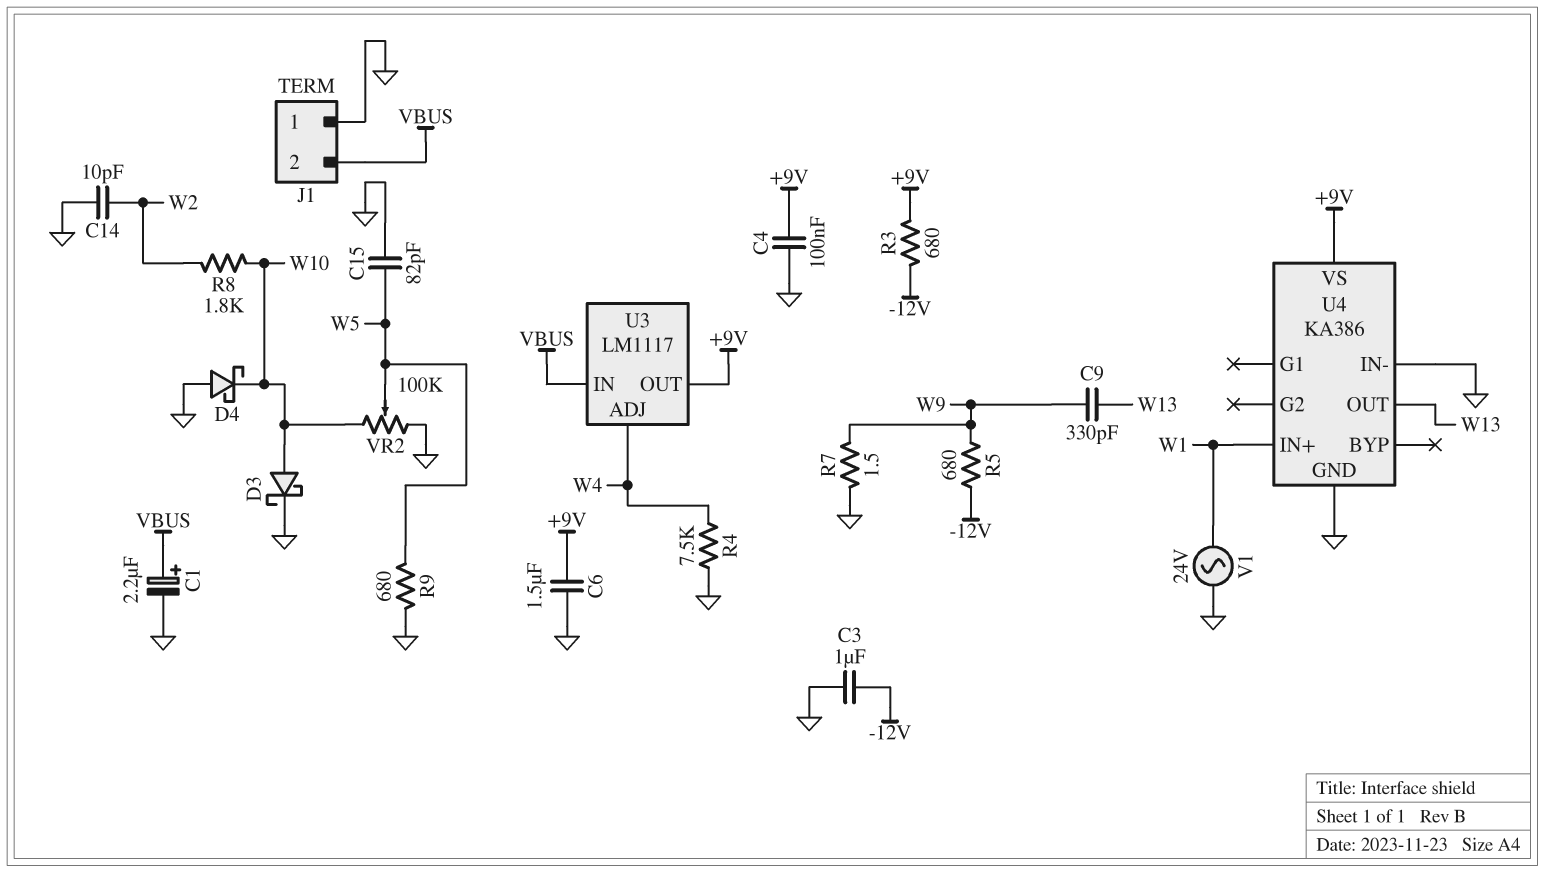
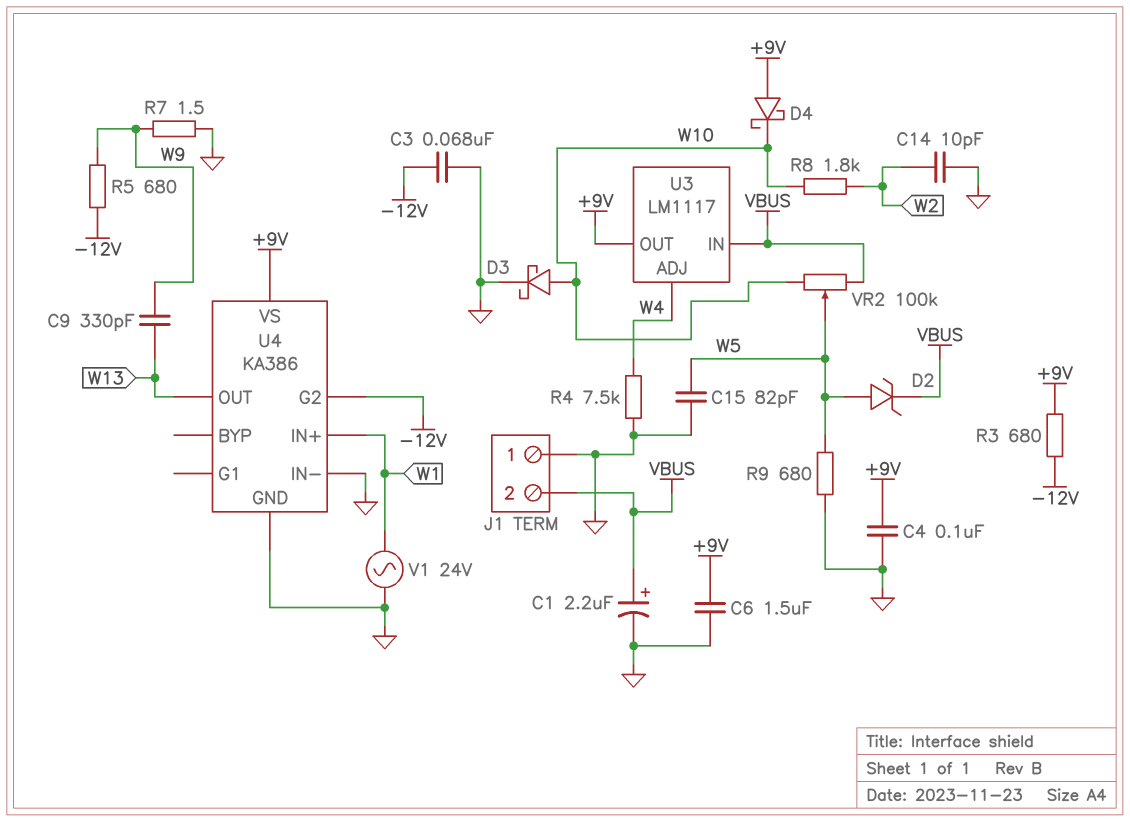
C3: 1uF (-12V, GND) -> 68nF (-12V, GND)
D2: none -> zener (A W5, K VBUS)
D4: schottky (A GND, K W10) -> schottky (A +9V, K W10)
U4 pin G2: none -> -12V
VR2: 100k (GND, W10, wiper W5) -> 100k (VBUS, W10, wiper W5)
------------------------------------------------------------------------
Without the pictures, return the entries exactly as they appear.

C3: 1uF (-12V, GND) -> 68nF (-12V, GND)
D2: none -> zener (A W5, K VBUS)
D4: schottky (A GND, K W10) -> schottky (A +9V, K W10)
U4 pin G2: none -> -12V
VR2: 100k (GND, W10, wiper W5) -> 100k (VBUS, W10, wiper W5)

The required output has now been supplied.